Dataset records:
::::::::::

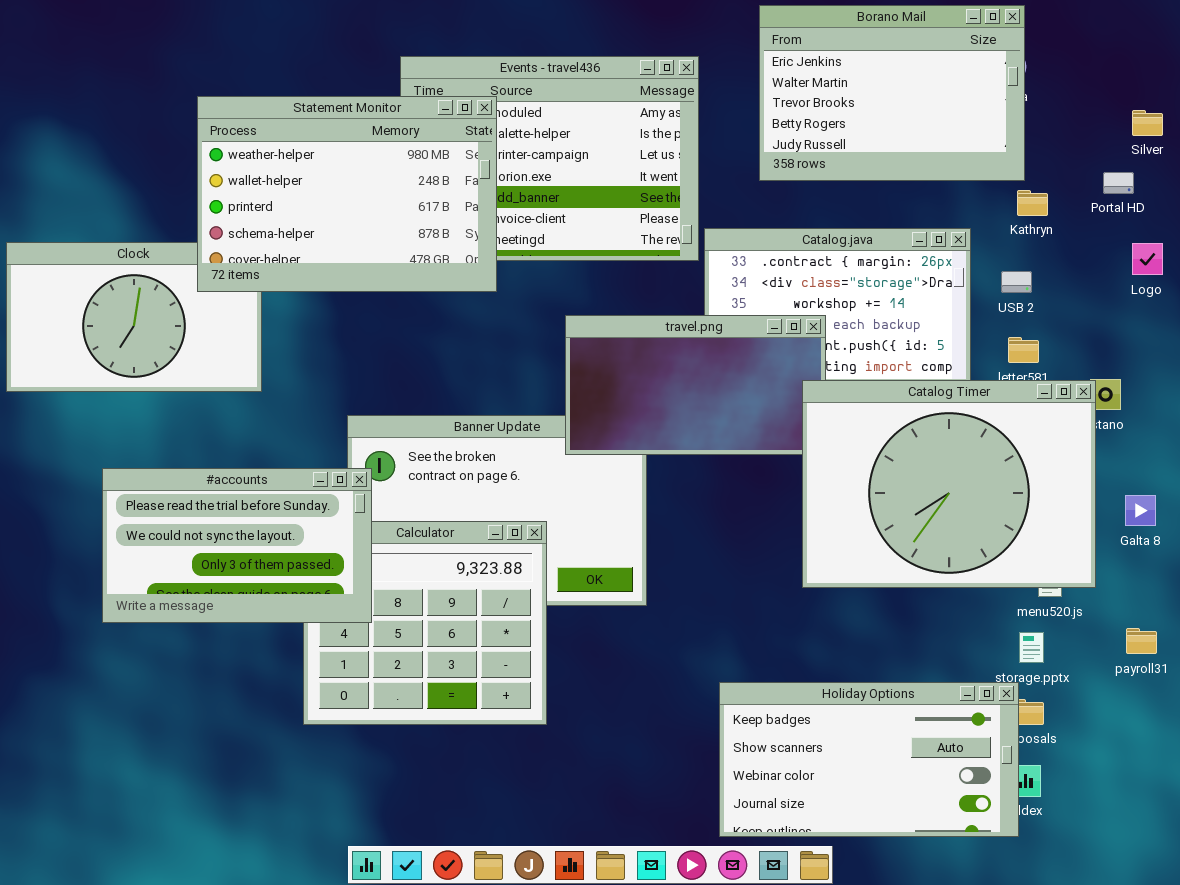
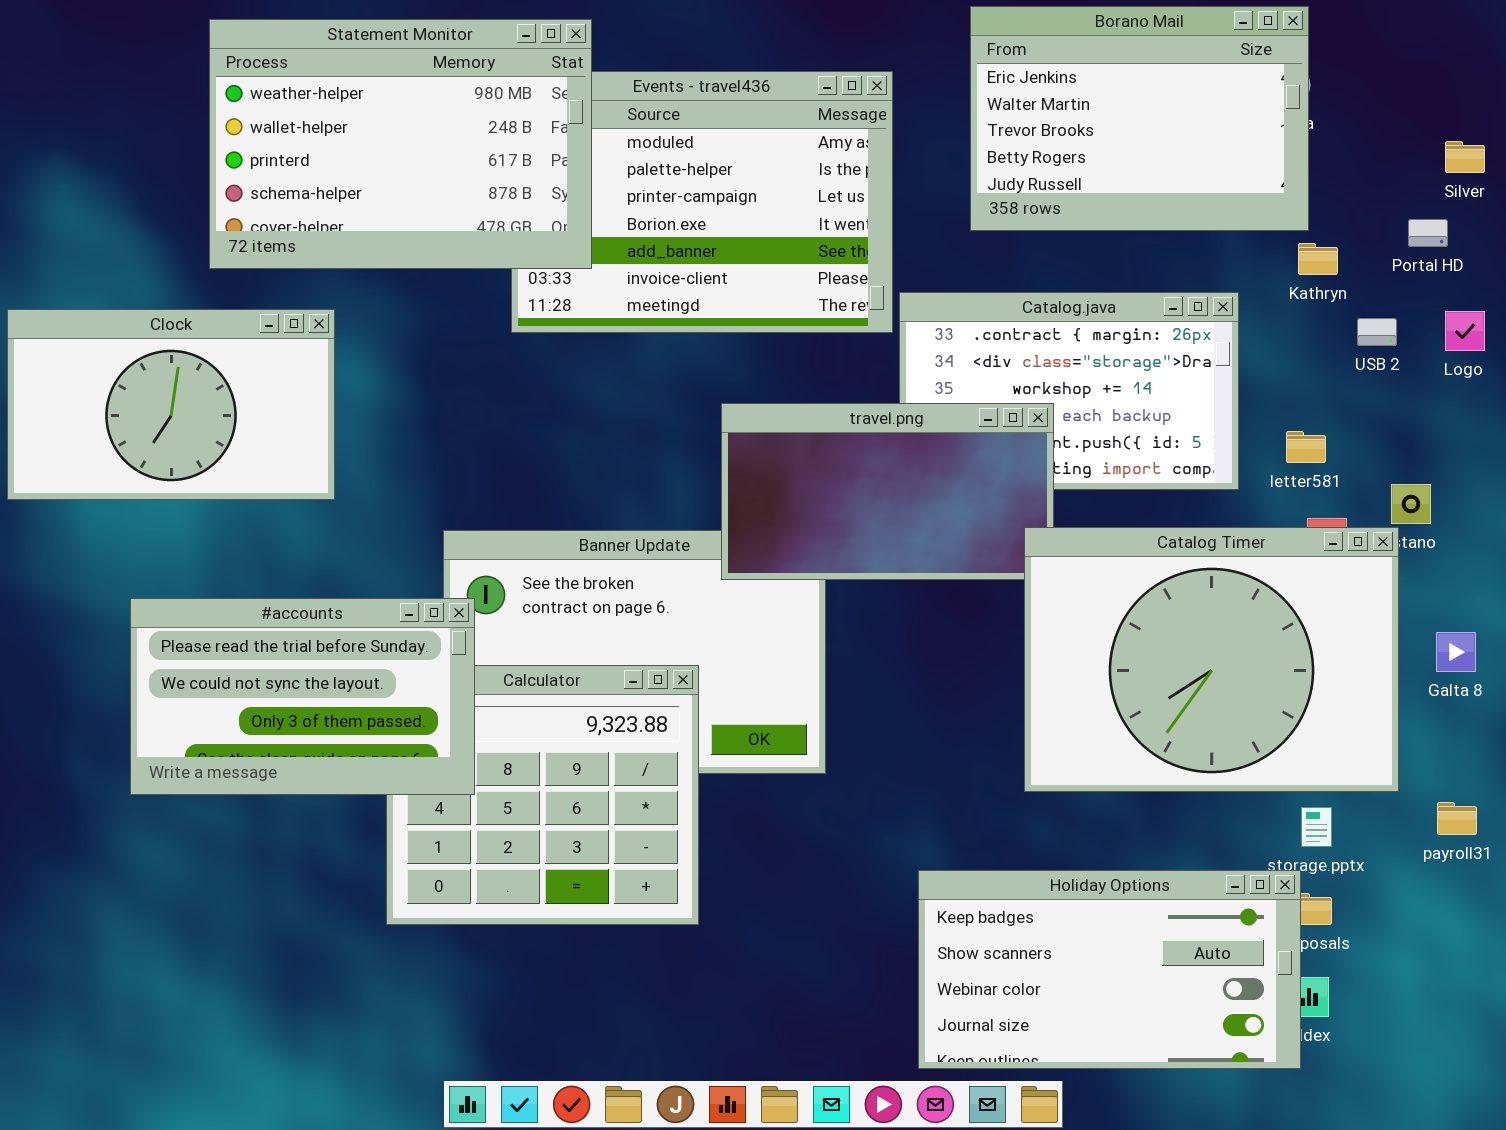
Statement Monitor: [197,96,497,292] -> [209,19,592,269], moved
USB 2: [1001,271,1032,293] -> [1357,318,1397,346], moved
Catalog Timer: [802,380,1096,588] -> [1024,527,1399,792], moved

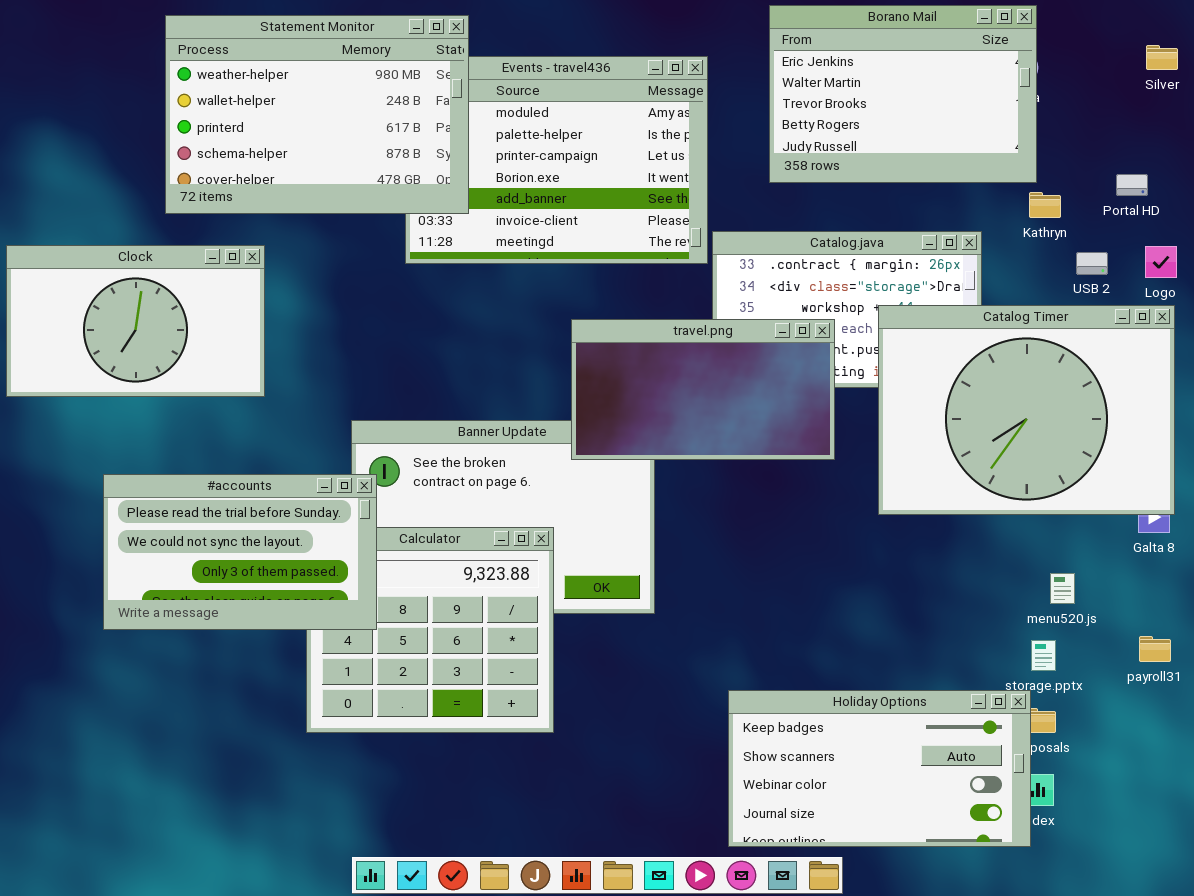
Silver: [1445,141,1485,173] -> [1146,45,1178,70], moved
Catalog Timer: [1024,527,1399,792] -> [878,305,1175,515], moved

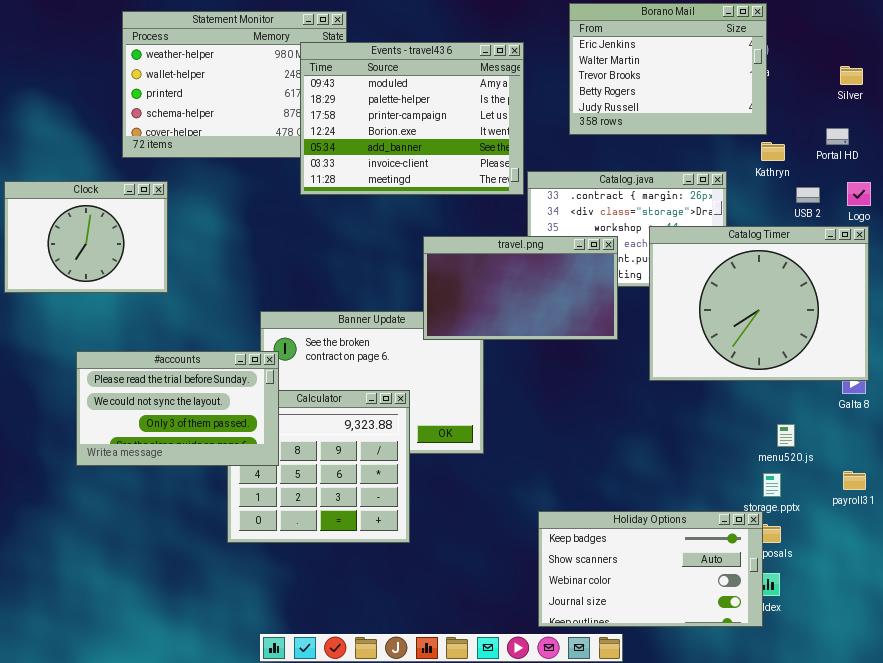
Silver: [1146,45,1178,70] -> [840,66,863,85], moved
Events - travel436: [405,56,708,264] -> [300,42,524,195], raised
Clock: [6,245,265,397] -> [4,181,168,293], resized

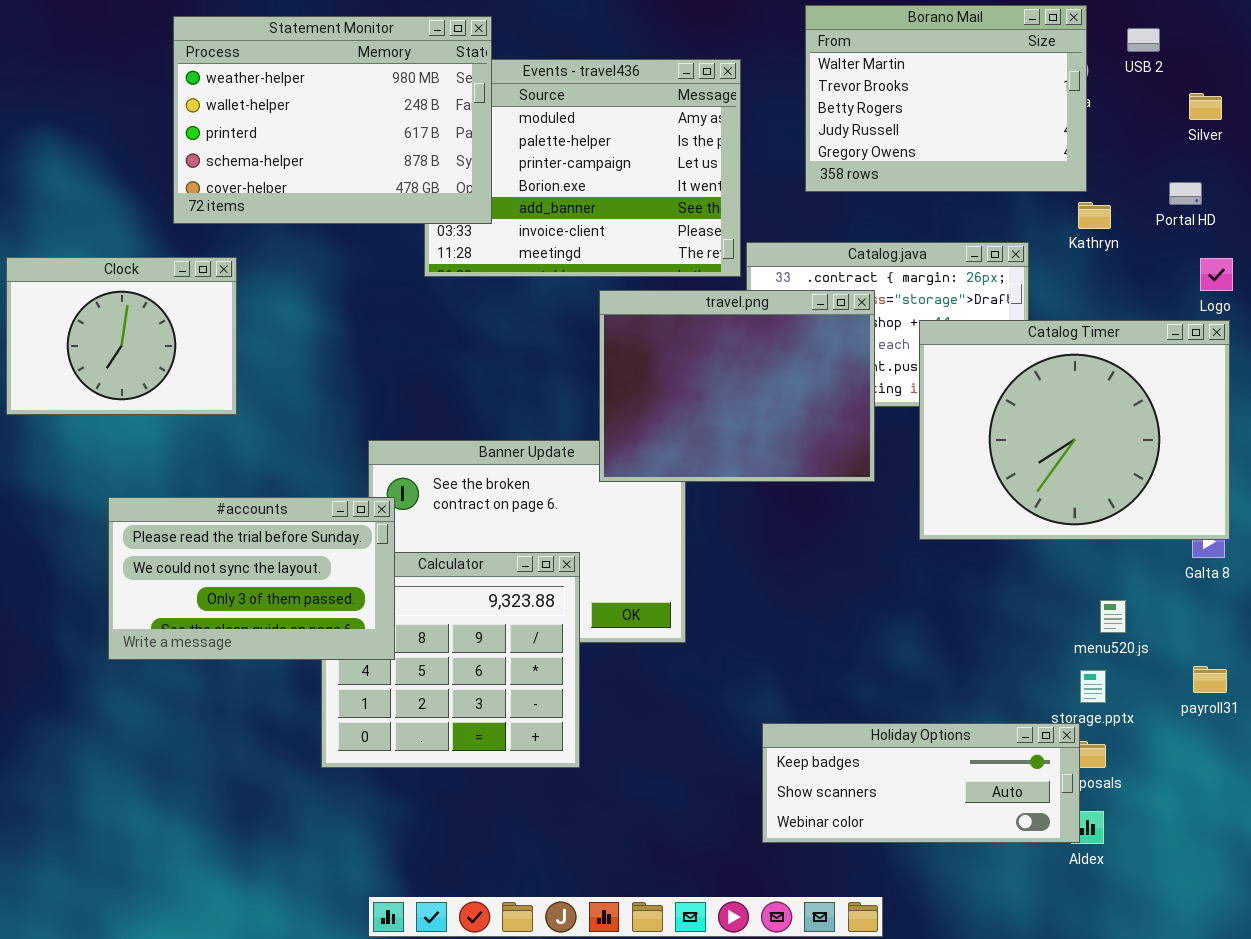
Borano Mail: [569,3,767,135] -> [805,5,1087,192], scrolled down 1 row
Statement Monitor: [122,11,347,158] -> [173,16,492,224], raised
USB 2: [796,187,820,203] -> [1127,28,1160,52], moved
travel.png: [423,236,618,340] -> [599,290,875,482], resized
Holiday Options: [538,511,763,627] -> [762,723,1080,843], resized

::::::::::

Each line above should be printed again exactly, though the pictures should not be.

Statement Monitor: [197,96,497,292] -> [209,19,592,269], moved
USB 2: [1001,271,1032,293] -> [1357,318,1397,346], moved
Catalog Timer: [802,380,1096,588] -> [1024,527,1399,792], moved

Silver: [1445,141,1485,173] -> [1146,45,1178,70], moved
Catalog Timer: [1024,527,1399,792] -> [878,305,1175,515], moved

Silver: [1146,45,1178,70] -> [840,66,863,85], moved
Events - travel436: [405,56,708,264] -> [300,42,524,195], raised
Clock: [6,245,265,397] -> [4,181,168,293], resized

Borano Mail: [569,3,767,135] -> [805,5,1087,192], scrolled down 1 row
Statement Monitor: [122,11,347,158] -> [173,16,492,224], raised
USB 2: [796,187,820,203] -> [1127,28,1160,52], moved
travel.png: [423,236,618,340] -> [599,290,875,482], resized
Holiday Options: [538,511,763,627] -> [762,723,1080,843], resized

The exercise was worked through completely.